Work task
Without the pictures, reproduce the entries below exactly.

___ Excerpted records

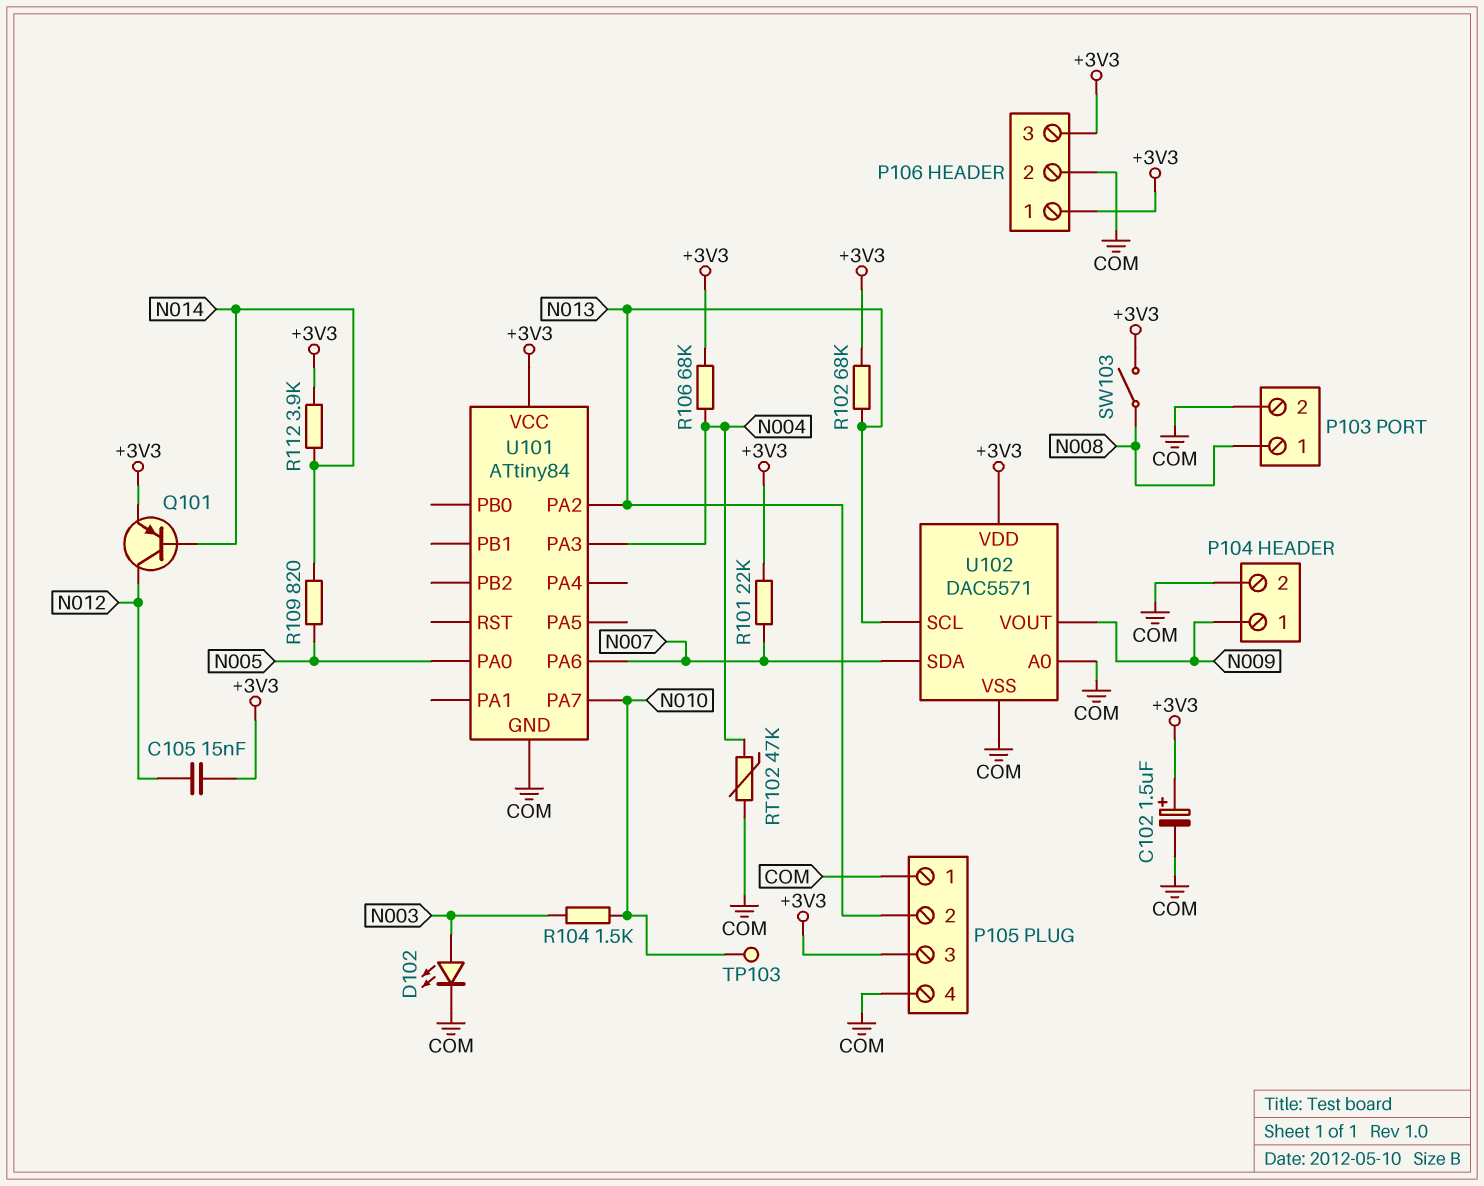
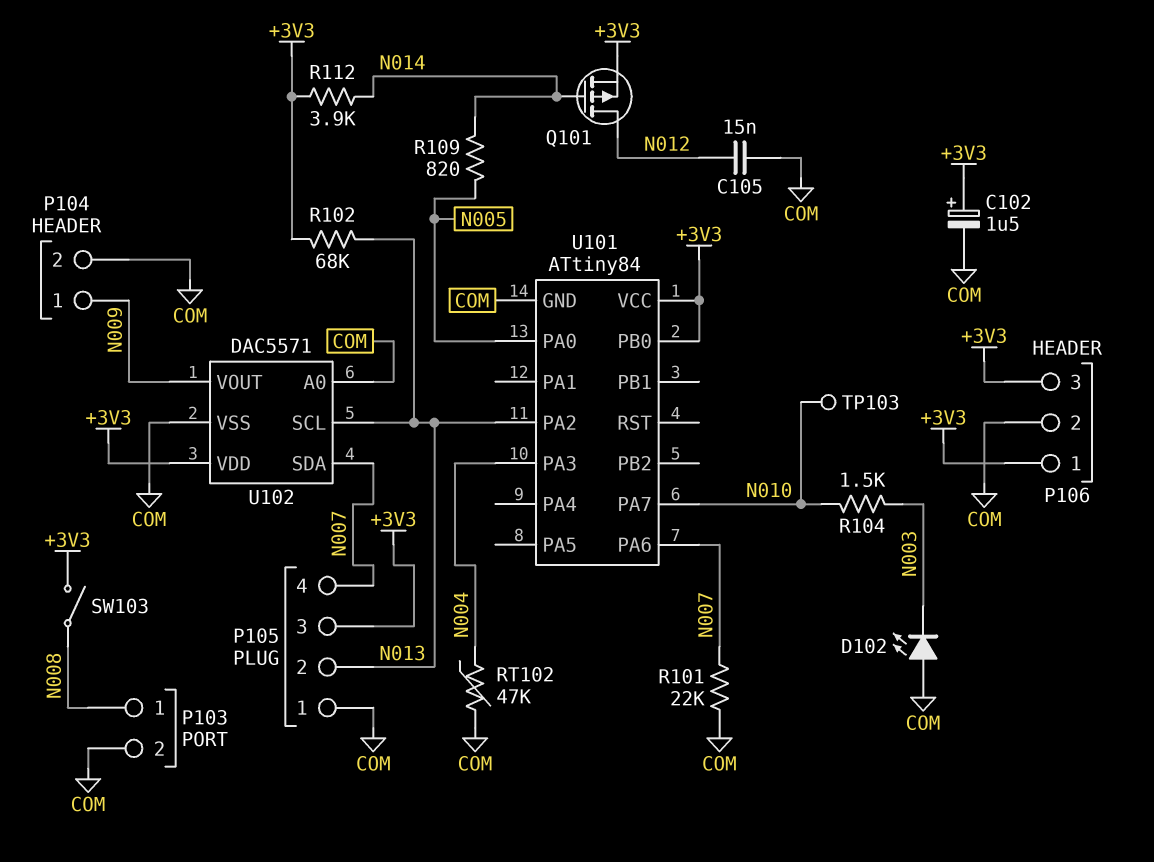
C105: 15nF (+3V3, N012) -> 15nF (COM, N012)
D102: LED (A N003, K COM) -> LED (A COM, K N003)
P105 pin 4: COM -> N007
Q101: PNP (B N014, C N012, E +3V3) -> PMOS (G N014, D N012, S +3V3)
R101: 22k (+3V3, N007) -> 22k (COM, N007)
R106: 68k (+3V3, N004) -> none
U101 pin PB0: none -> +3V3

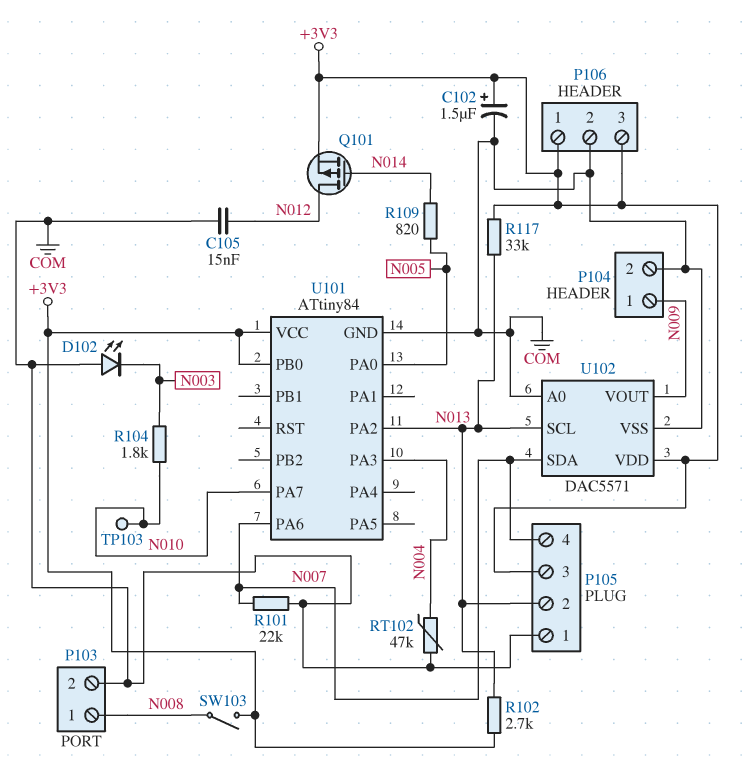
R102: 68k (+3V3, N013) -> 2.7k (+3V3, N013)
R104: 1.5k (N003, N010) -> 1.8k (N003, N010)
R112: 3.9k (+3V3, N014) -> none
R117: none -> 33k (+3V3, N013)

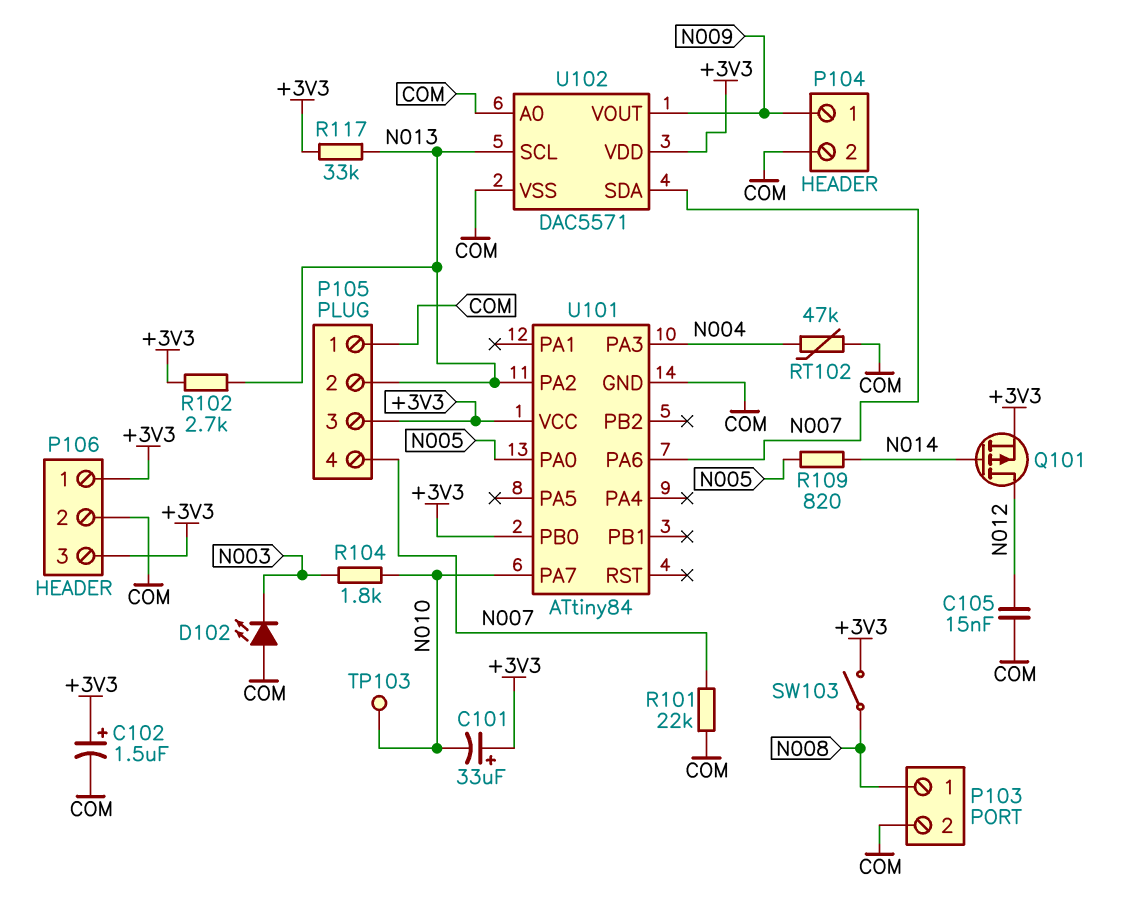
C101: none -> 33uF (plus +3V3, minus N010)

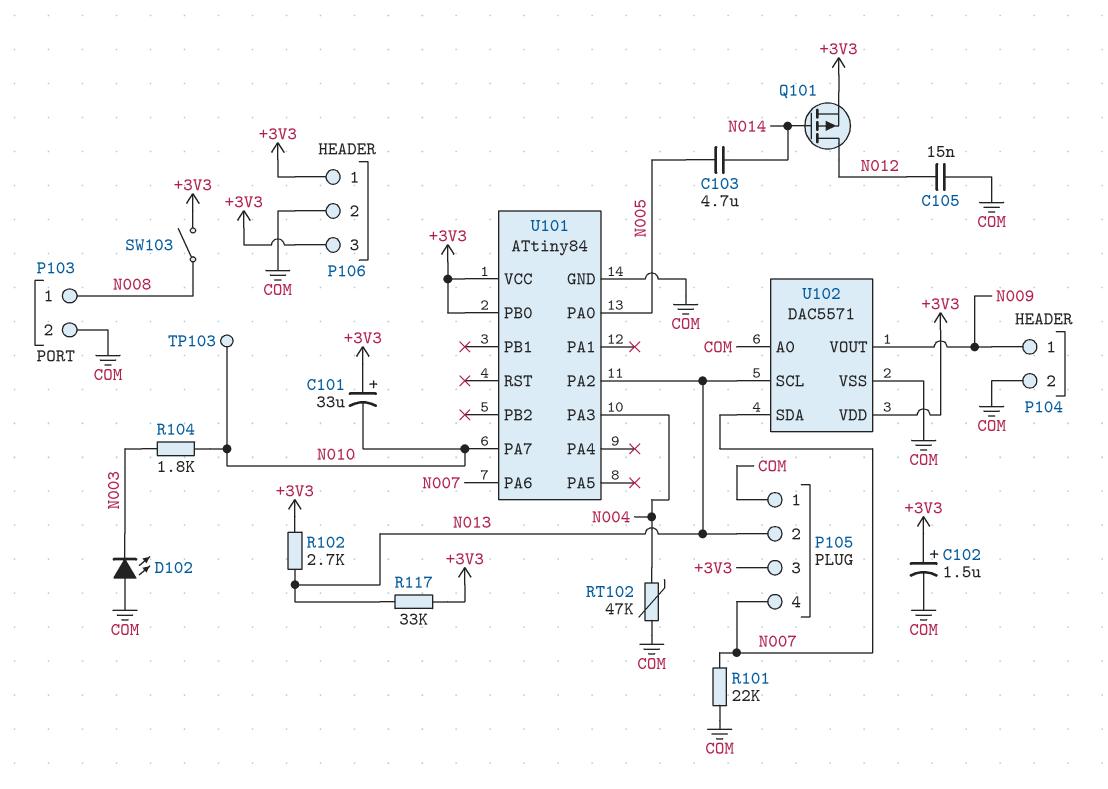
C103: none -> 4.7uF (N005, N014)
R109: 820 (N005, N014) -> none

______

Solution for this exercise
C105: 15nF (+3V3, N012) -> 15nF (COM, N012)
D102: LED (A N003, K COM) -> LED (A COM, K N003)
P105 pin 4: COM -> N007
Q101: PNP (B N014, C N012, E +3V3) -> PMOS (G N014, D N012, S +3V3)
R101: 22k (+3V3, N007) -> 22k (COM, N007)
R106: 68k (+3V3, N004) -> none
U101 pin PB0: none -> +3V3

R102: 68k (+3V3, N013) -> 2.7k (+3V3, N013)
R104: 1.5k (N003, N010) -> 1.8k (N003, N010)
R112: 3.9k (+3V3, N014) -> none
R117: none -> 33k (+3V3, N013)

C101: none -> 33uF (plus +3V3, minus N010)

C103: none -> 4.7uF (N005, N014)
R109: 820 (N005, N014) -> none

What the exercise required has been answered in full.